Entries taken from a collection

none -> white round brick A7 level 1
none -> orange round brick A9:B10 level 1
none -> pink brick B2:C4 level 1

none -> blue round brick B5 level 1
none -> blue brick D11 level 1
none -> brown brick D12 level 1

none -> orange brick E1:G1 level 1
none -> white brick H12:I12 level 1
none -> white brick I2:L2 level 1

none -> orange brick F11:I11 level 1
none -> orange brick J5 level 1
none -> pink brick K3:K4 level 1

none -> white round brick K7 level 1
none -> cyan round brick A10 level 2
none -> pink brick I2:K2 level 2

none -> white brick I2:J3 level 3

* [Task description]: From the line containing "none -> orange brick F11:I11 level 1" down to the last line of the records, transcribe every line exactly and add nothing else.

* [Output for this task]:
none -> orange brick F11:I11 level 1
none -> orange brick J5 level 1
none -> pink brick K3:K4 level 1

none -> white round brick K7 level 1
none -> cyan round brick A10 level 2
none -> pink brick I2:K2 level 2

none -> white brick I2:J3 level 3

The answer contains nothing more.